__THE DATA__:
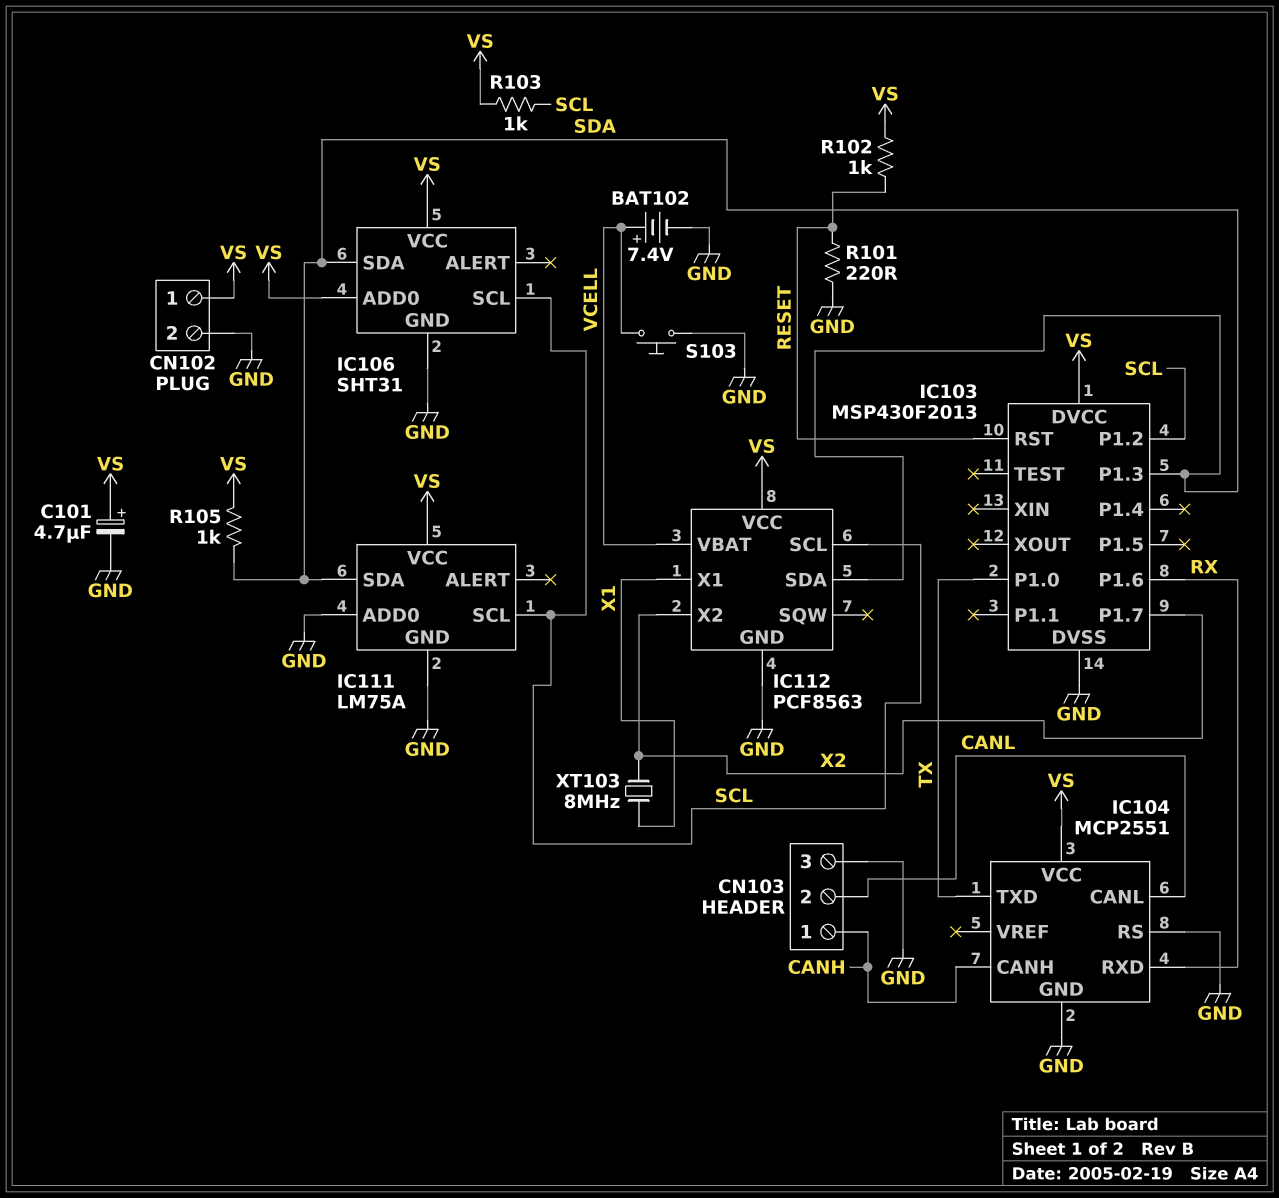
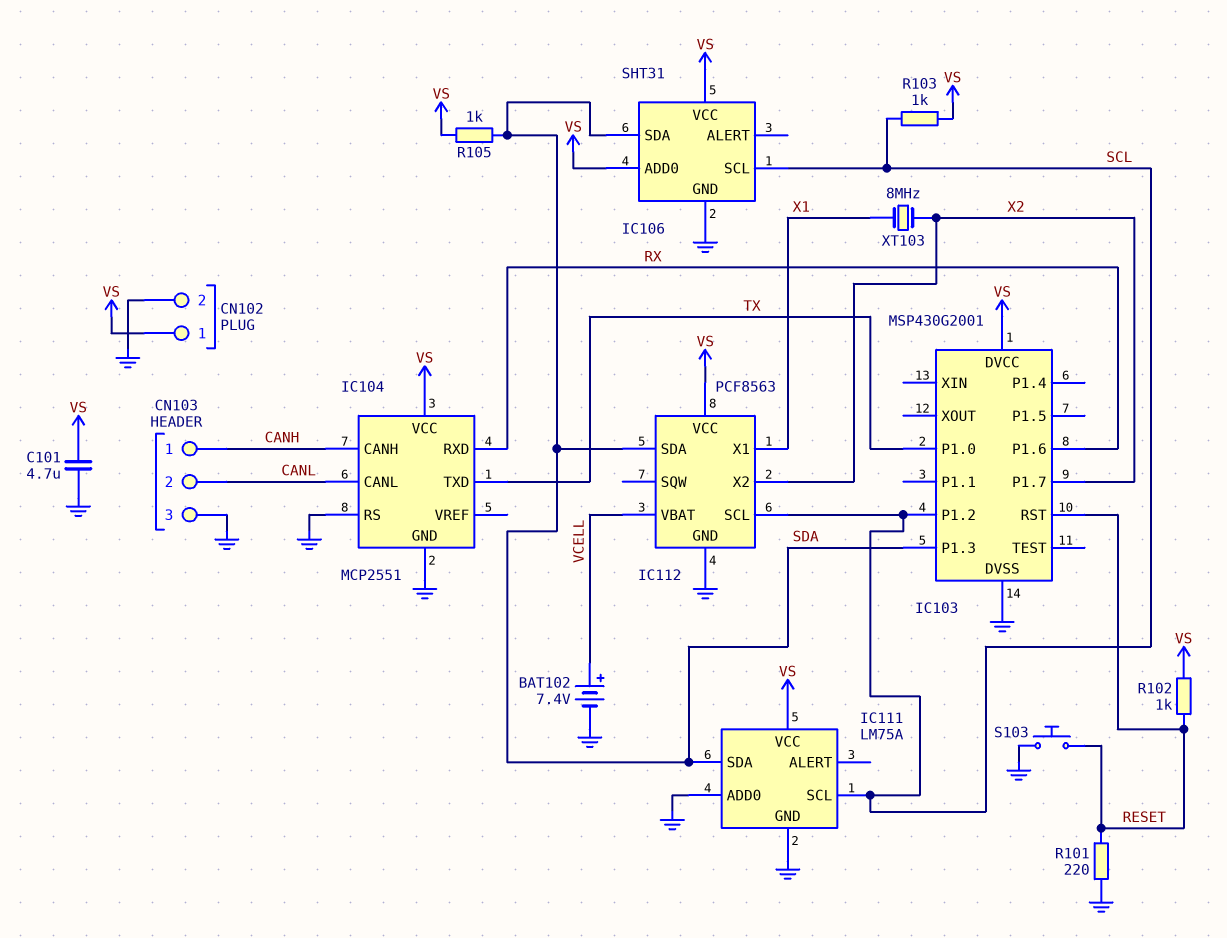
C101: 4.7uF (plus VS, minus GND) -> 4.7uF (GND, VS)
IC103: MSP430F2013 -> MSP430G2001
S103: button (GND, VCELL) -> button (GND, RESET)

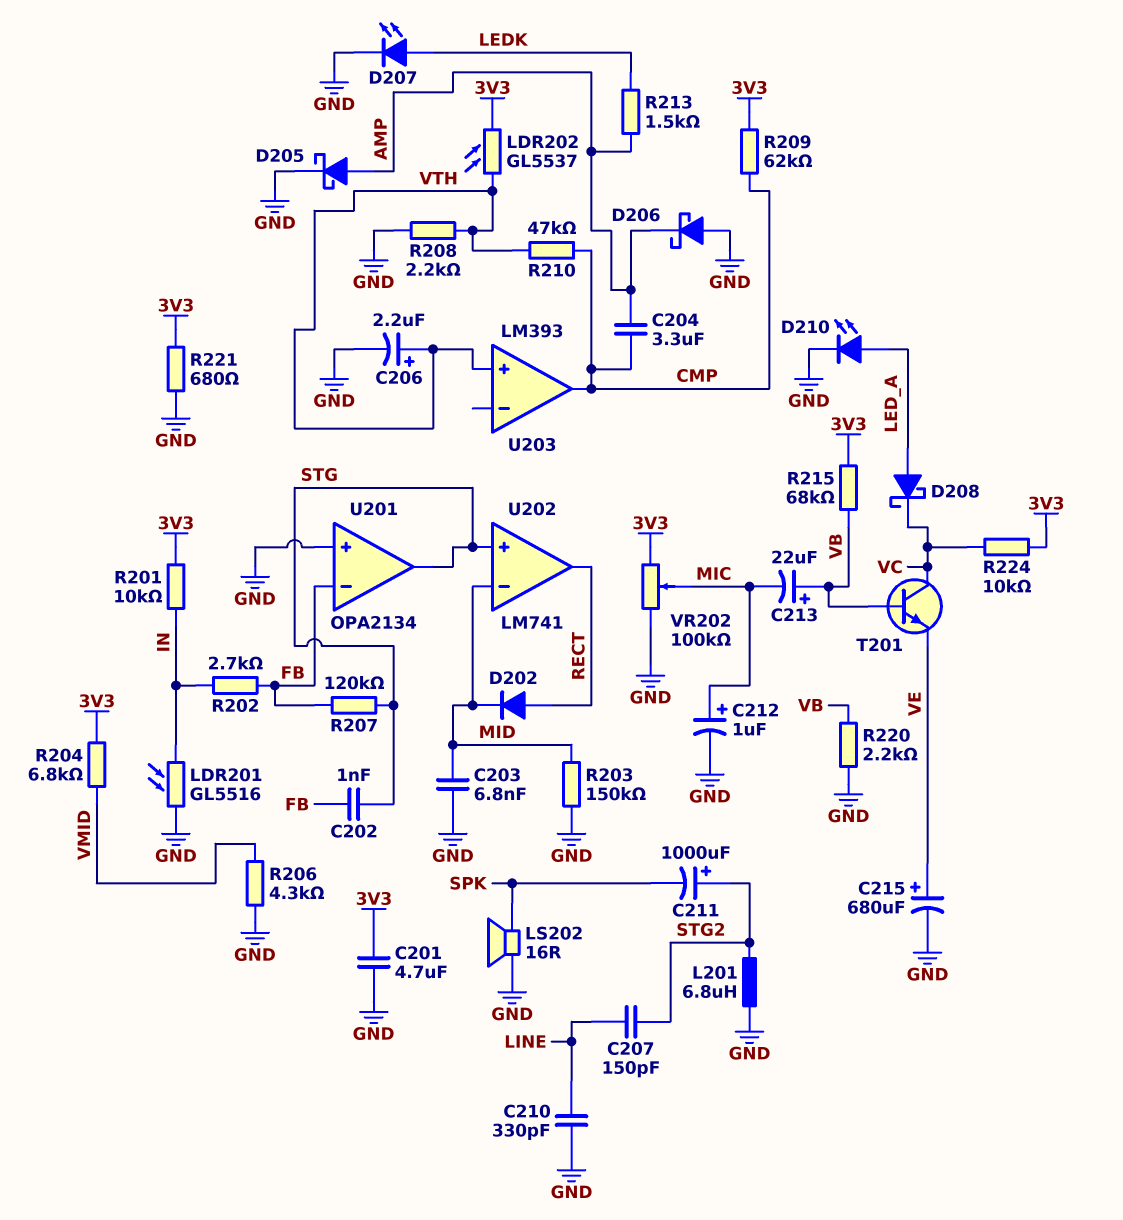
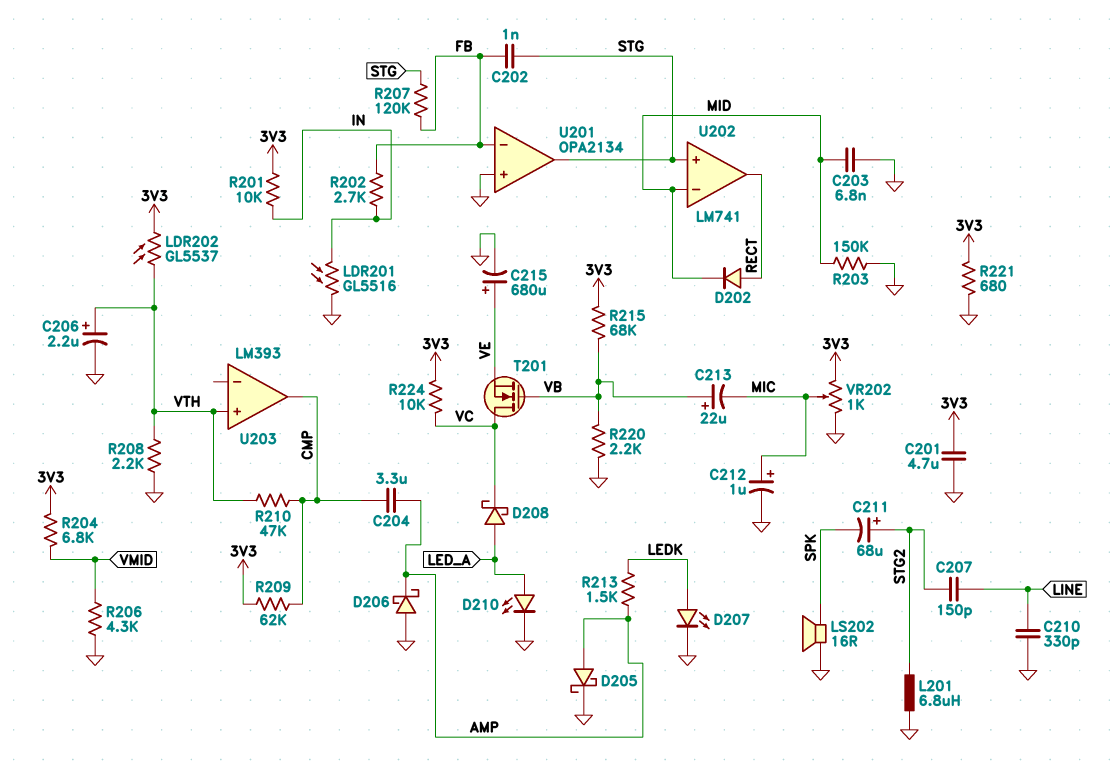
C211: 1000uF (plus STG2, minus SPK) -> 68uF (plus STG2, minus SPK)
T201: NPN (B VB, C VC, E VE) -> NMOS (G VB, D VC, S VE)
VR202: 100k (3V3, GND, wiper MIC) -> 1k (3V3, GND, wiper MIC)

__GOAL OF THE EXERCISE__:
Give back the records word for word, without their pictures.

__RESULT OF THE TASK__:
C101: 4.7uF (plus VS, minus GND) -> 4.7uF (GND, VS)
IC103: MSP430F2013 -> MSP430G2001
S103: button (GND, VCELL) -> button (GND, RESET)

C211: 1000uF (plus STG2, minus SPK) -> 68uF (plus STG2, minus SPK)
T201: NPN (B VB, C VC, E VE) -> NMOS (G VB, D VC, S VE)
VR202: 100k (3V3, GND, wiper MIC) -> 1k (3V3, GND, wiper MIC)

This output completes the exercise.